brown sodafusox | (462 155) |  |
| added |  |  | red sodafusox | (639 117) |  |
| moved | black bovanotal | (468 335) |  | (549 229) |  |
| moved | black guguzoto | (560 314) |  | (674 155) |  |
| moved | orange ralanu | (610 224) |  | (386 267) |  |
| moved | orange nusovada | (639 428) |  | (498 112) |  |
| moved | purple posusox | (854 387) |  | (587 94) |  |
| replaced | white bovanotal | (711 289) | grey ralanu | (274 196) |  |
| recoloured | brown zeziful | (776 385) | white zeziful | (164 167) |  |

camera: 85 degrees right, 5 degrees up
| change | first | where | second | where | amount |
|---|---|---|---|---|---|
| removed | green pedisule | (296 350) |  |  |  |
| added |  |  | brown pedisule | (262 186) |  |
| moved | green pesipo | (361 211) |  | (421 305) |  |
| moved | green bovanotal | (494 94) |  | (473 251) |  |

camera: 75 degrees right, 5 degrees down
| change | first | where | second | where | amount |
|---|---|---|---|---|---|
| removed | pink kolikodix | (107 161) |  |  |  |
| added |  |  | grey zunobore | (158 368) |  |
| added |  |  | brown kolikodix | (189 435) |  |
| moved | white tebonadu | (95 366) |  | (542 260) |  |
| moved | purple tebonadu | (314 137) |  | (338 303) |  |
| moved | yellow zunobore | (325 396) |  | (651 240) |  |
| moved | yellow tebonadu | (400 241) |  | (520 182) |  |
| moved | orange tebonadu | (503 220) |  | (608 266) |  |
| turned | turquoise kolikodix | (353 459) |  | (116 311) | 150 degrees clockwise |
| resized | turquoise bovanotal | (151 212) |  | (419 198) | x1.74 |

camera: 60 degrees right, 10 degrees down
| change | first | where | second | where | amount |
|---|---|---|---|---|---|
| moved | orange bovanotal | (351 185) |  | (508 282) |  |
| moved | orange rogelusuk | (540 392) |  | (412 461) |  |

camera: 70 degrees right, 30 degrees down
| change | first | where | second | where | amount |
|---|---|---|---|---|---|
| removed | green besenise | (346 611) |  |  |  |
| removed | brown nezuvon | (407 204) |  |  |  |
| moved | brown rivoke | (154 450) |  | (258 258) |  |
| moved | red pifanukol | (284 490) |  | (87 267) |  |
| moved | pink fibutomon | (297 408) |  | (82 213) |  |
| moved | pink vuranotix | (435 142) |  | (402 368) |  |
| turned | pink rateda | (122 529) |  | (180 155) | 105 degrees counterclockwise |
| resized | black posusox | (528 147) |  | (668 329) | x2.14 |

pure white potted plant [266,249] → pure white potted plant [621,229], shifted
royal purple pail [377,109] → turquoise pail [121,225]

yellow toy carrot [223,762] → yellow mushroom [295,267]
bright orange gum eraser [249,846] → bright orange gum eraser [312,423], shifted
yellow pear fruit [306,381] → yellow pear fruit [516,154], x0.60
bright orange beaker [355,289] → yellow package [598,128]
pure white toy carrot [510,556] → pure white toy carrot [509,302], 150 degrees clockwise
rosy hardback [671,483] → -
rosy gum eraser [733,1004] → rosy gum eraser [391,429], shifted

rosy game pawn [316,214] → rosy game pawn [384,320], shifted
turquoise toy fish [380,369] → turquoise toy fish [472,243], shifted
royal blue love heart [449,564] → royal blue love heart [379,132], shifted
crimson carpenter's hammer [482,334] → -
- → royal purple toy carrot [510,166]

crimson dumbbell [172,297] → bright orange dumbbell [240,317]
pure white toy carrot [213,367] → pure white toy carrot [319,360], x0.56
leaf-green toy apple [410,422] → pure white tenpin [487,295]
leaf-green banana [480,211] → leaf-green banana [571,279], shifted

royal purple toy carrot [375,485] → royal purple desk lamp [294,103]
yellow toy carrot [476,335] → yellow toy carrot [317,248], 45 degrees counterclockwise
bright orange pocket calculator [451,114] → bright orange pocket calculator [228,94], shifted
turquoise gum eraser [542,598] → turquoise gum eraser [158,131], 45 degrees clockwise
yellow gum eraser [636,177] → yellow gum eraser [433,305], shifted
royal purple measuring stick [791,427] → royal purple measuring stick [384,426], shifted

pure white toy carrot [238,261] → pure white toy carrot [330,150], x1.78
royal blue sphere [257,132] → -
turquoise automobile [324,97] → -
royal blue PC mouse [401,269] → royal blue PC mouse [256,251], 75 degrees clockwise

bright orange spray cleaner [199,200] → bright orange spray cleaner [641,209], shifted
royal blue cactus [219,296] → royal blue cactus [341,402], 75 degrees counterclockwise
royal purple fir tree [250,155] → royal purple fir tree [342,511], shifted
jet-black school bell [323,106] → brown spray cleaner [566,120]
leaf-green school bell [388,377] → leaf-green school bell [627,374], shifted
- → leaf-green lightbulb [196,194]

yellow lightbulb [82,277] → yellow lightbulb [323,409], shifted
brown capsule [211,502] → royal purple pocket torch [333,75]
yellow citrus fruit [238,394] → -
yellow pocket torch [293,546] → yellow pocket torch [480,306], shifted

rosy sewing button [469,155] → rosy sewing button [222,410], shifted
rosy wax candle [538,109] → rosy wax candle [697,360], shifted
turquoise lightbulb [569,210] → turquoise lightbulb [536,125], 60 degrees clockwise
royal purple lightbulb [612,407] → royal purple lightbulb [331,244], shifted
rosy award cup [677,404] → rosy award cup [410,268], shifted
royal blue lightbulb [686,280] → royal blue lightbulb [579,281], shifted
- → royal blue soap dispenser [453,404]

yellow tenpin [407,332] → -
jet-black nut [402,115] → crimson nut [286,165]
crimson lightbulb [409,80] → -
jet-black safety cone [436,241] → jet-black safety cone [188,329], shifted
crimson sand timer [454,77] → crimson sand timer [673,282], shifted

What the exercise asks: Using the entries above, extract exactly the span from the line with "grey zunobore |" to the line with "turquoise toy fish [380,369]", both lines included; leave out everything else.

Written solution:
| added |  |  | grey zunobore | (158 368) |  |
| added |  |  | brown kolikodix | (189 435) |  |
| moved | white tebonadu | (95 366) |  | (542 260) |  |
| moved | purple tebonadu | (314 137) |  | (338 303) |  |
| moved | yellow zunobore | (325 396) |  | (651 240) |  |
| moved | yellow tebonadu | (400 241) |  | (520 182) |  |
| moved | orange tebonadu | (503 220) |  | (608 266) |  |
| turned | turquoise kolikodix | (353 459) |  | (116 311) | 150 degrees clockwise |
| resized | turquoise bovanotal | (151 212) |  | (419 198) | x1.74 |

camera: 60 degrees right, 10 degrees down
| change | first | where | second | where | amount |
|---|---|---|---|---|---|
| moved | orange bovanotal | (351 185) |  | (508 282) |  |
| moved | orange rogelusuk | (540 392) |  | (412 461) |  |

camera: 70 degrees right, 30 degrees down
| change | first | where | second | where | amount |
|---|---|---|---|---|---|
| removed | green besenise | (346 611) |  |  |  |
| removed | brown nezuvon | (407 204) |  |  |  |
| moved | brown rivoke | (154 450) |  | (258 258) |  |
| moved | red pifanukol | (284 490) |  | (87 267) |  |
| moved | pink fibutomon | (297 408) |  | (82 213) |  |
| moved | pink vuranotix | (435 142) |  | (402 368) |  |
| turned | pink rateda | (122 529) |  | (180 155) | 105 degrees counterclockwise |
| resized | black posusox | (528 147) |  | (668 329) | x2.14 |

pure white potted plant [266,249] → pure white potted plant [621,229], shifted
royal purple pail [377,109] → turquoise pail [121,225]

yellow toy carrot [223,762] → yellow mushroom [295,267]
bright orange gum eraser [249,846] → bright orange gum eraser [312,423], shifted
yellow pear fruit [306,381] → yellow pear fruit [516,154], x0.60
bright orange beaker [355,289] → yellow package [598,128]
pure white toy carrot [510,556] → pure white toy carrot [509,302], 150 degrees clockwise
rosy hardback [671,483] → -
rosy gum eraser [733,1004] → rosy gum eraser [391,429], shifted

rosy game pawn [316,214] → rosy game pawn [384,320], shifted
turquoise toy fish [380,369] → turquoise toy fish [472,243], shifted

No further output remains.